DIRECTIONS FOR THIS TASK:
Your reply should consist of one number: how many lines below contain "MATRIX".

[Opening EXERCISE MATERIALS section]

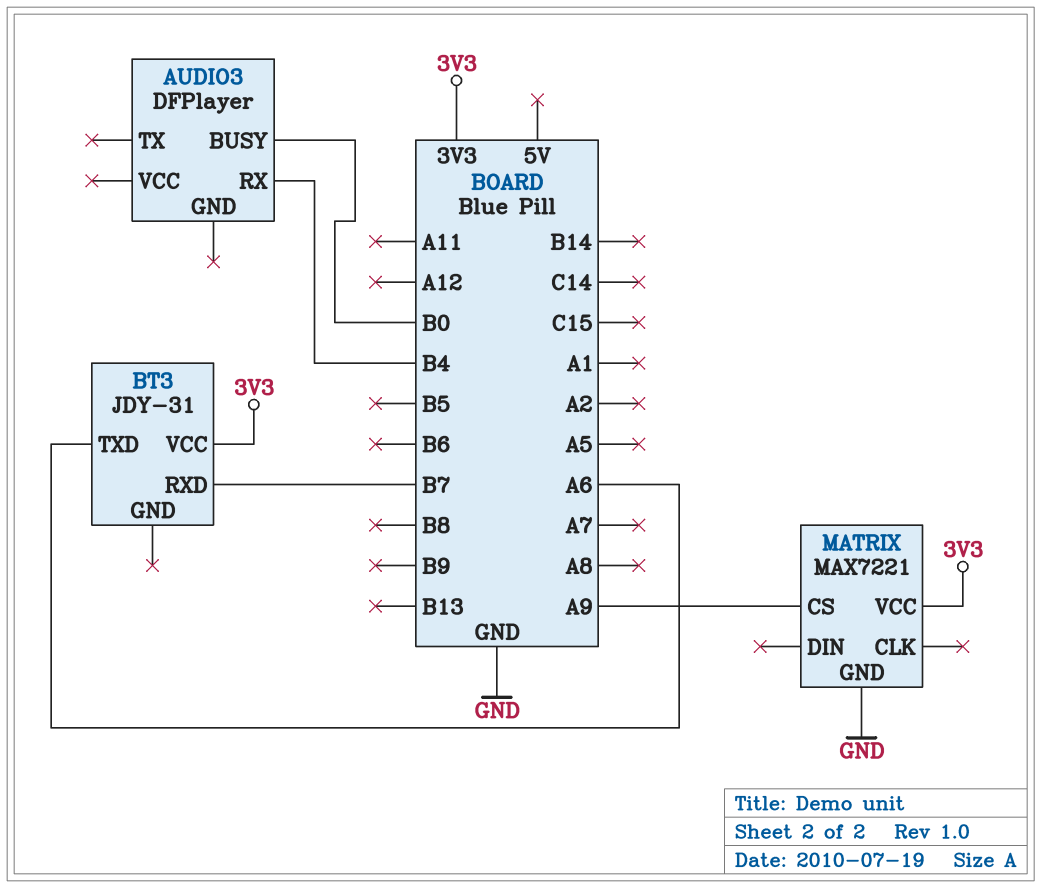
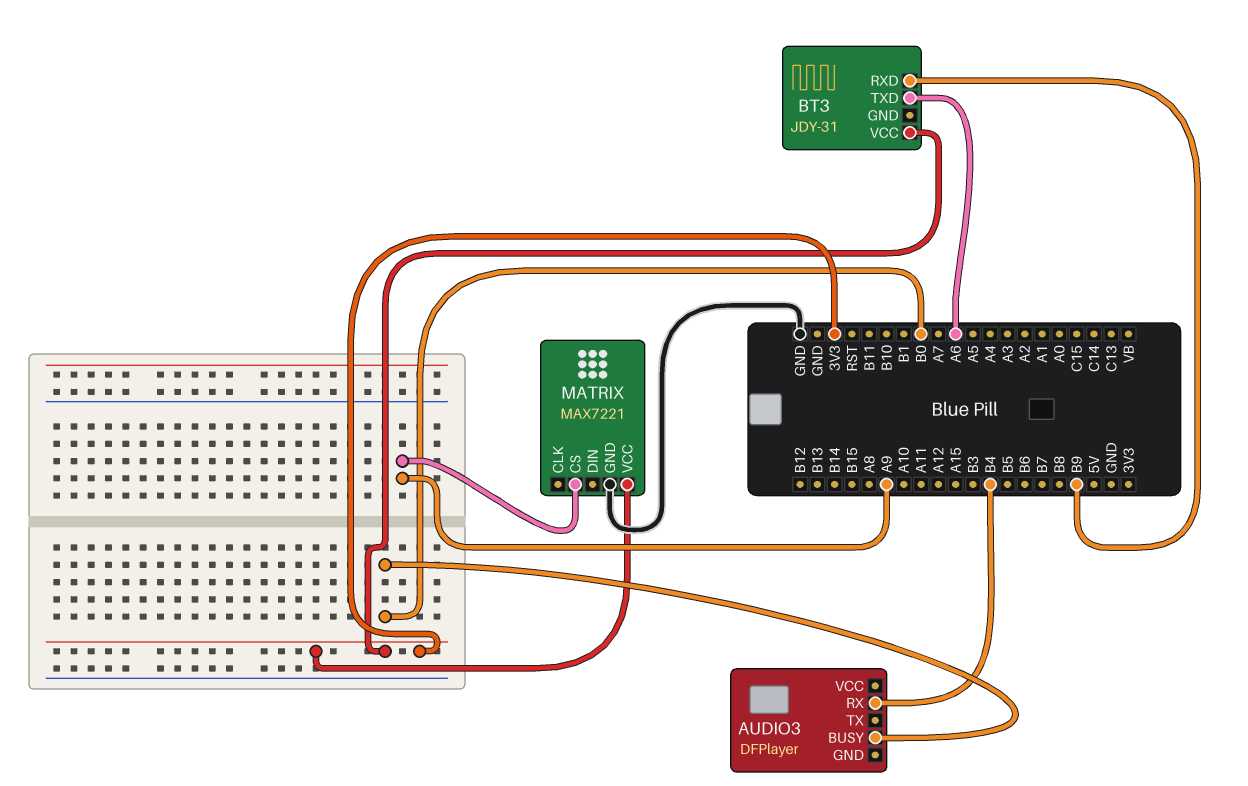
BT3 pin RXD: B7 -> B9

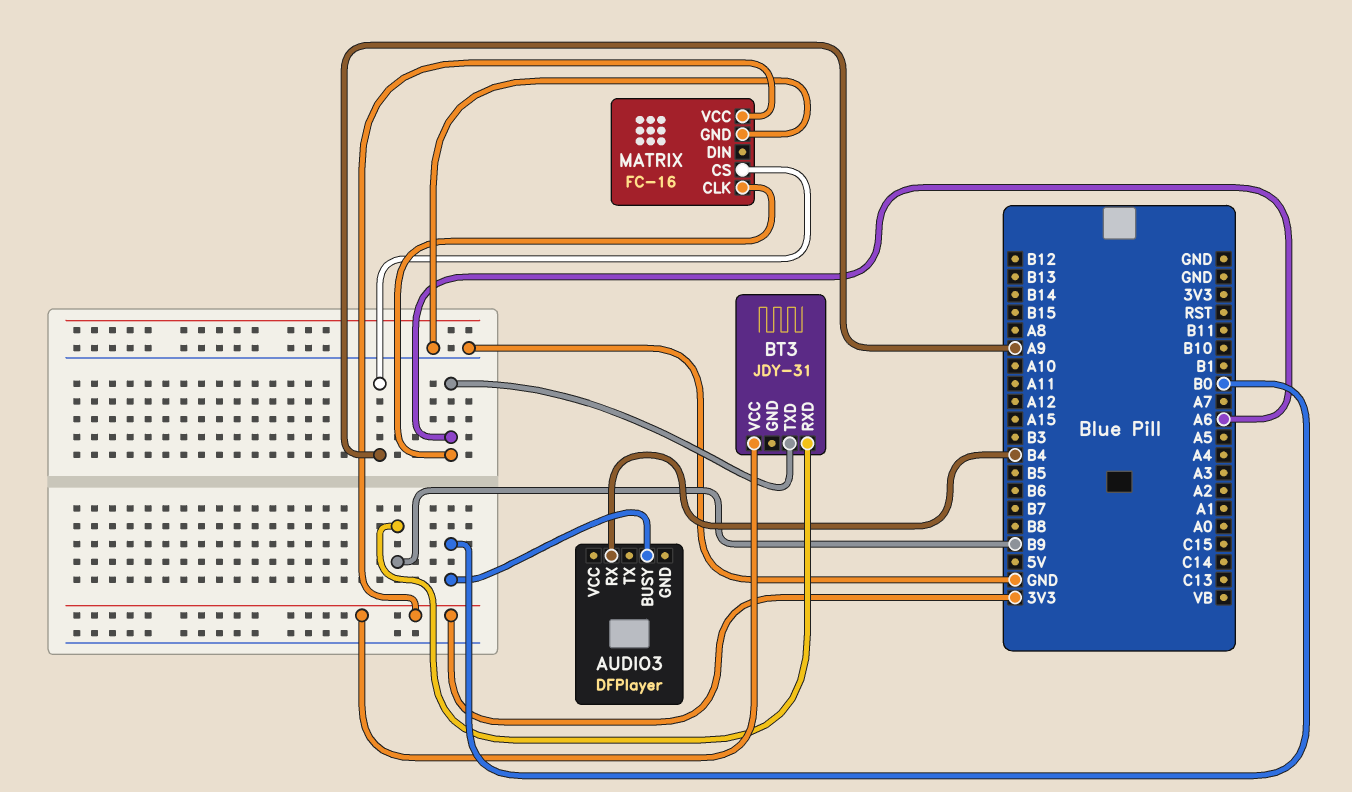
MATRIX: MAX7221 -> FC-16
MATRIX pin CLK: none -> A6

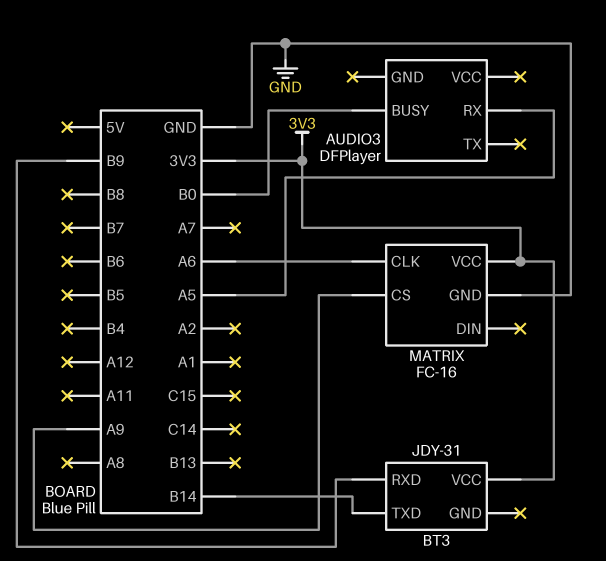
AUDIO3 pin RX: B4 -> A5
BT3 pin TXD: A6 -> B14

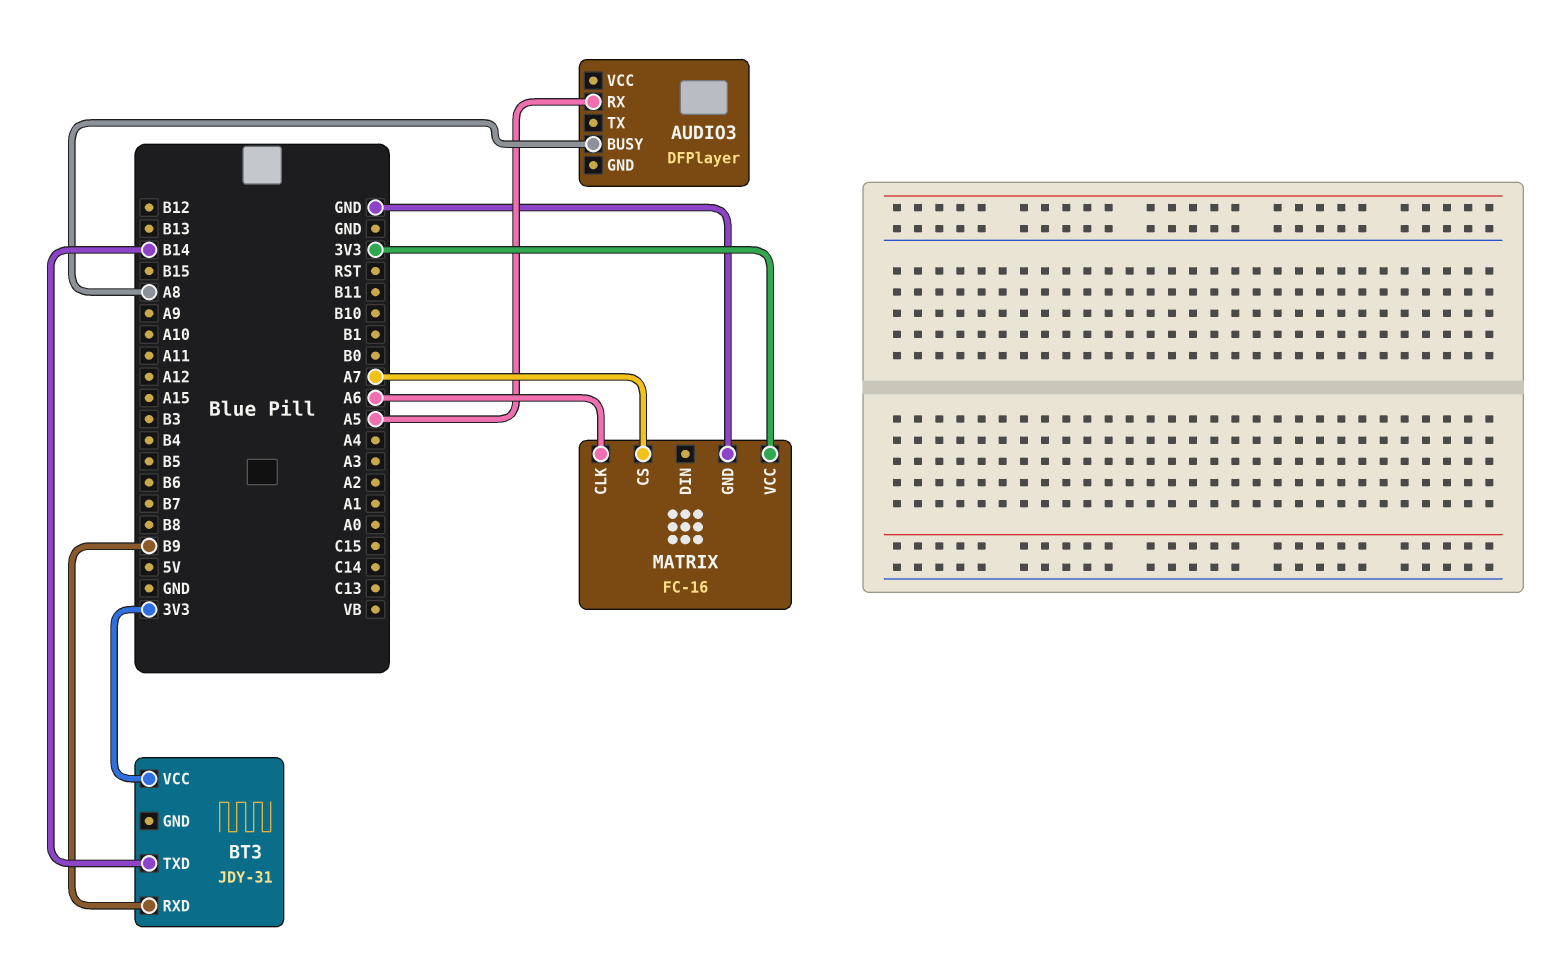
AUDIO3 pin BUSY: B0 -> A8
MATRIX pin CS: A9 -> A7

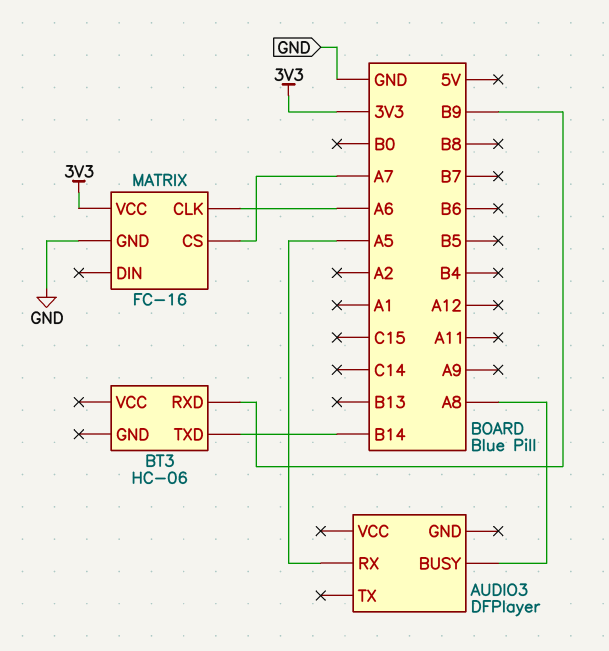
BT3: JDY-31 -> HC-06
BT3 pin VCC: 3V3 -> none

[Closing EXERCISE MATERIALS section]

ANSWER:
3